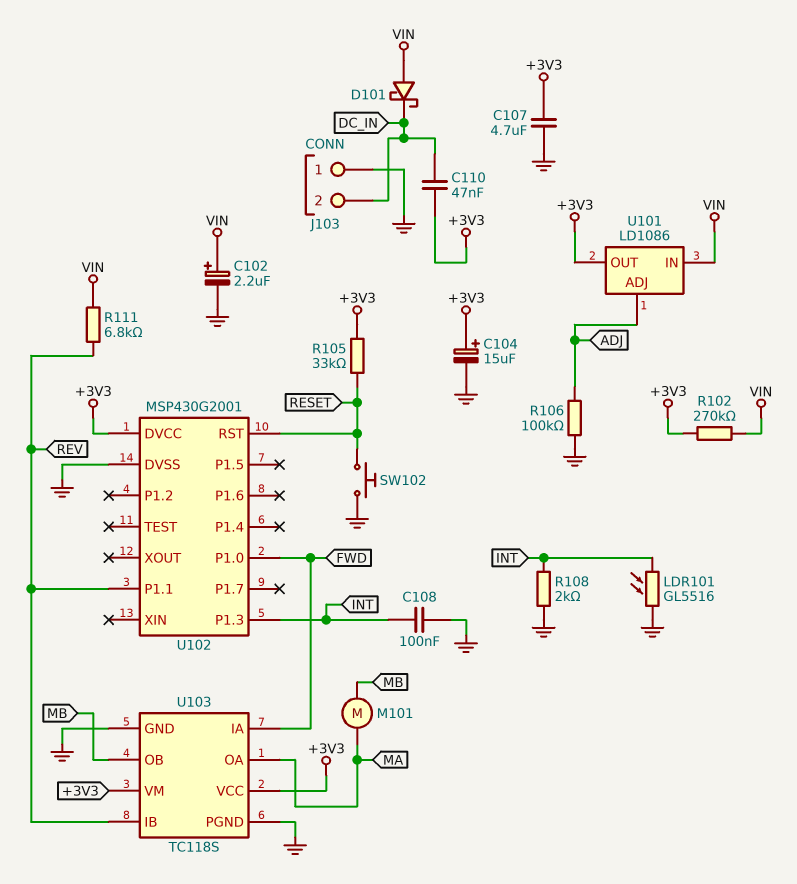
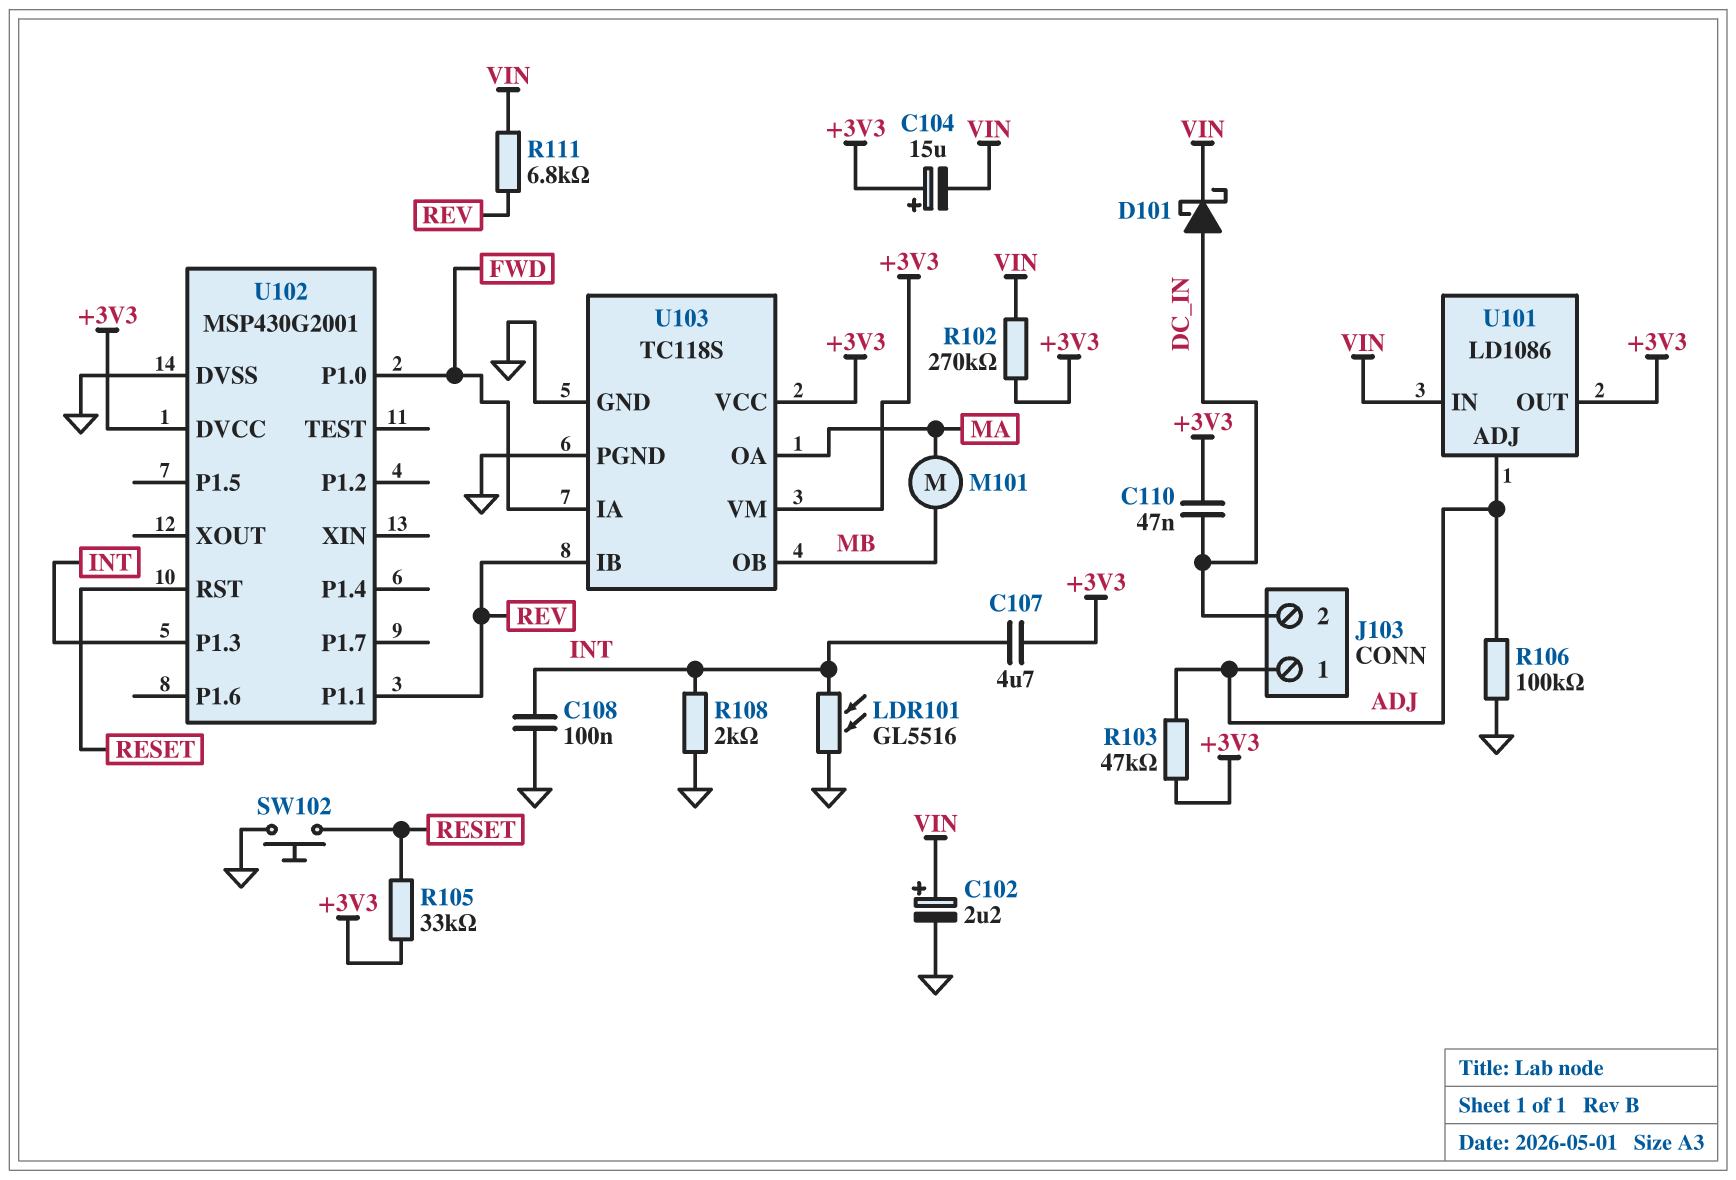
C104: 15uF (plus +3V3, minus GND) -> 15uF (plus +3V3, minus VIN)
C107: 4.7uF (+3V3, GND) -> 4.7uF (+3V3, INT)
D101: schottky (A VIN, K DC_IN) -> schottky (A DC_IN, K VIN)
J103 pin 1: GND -> ADJ
R103: none -> 47k (+3V3, ADJ)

####################

**Work required**
Write out the line containing "C107: 4.7uF (+3V3, GND) -> 4.7uF (+3V3, INT)" and every line after it through the end of the entries. Keep each one exactly as it is, and add nothing.

**Expected answer**
C107: 4.7uF (+3V3, GND) -> 4.7uF (+3V3, INT)
D101: schottky (A VIN, K DC_IN) -> schottky (A DC_IN, K VIN)
J103 pin 1: GND -> ADJ
R103: none -> 47k (+3V3, ADJ)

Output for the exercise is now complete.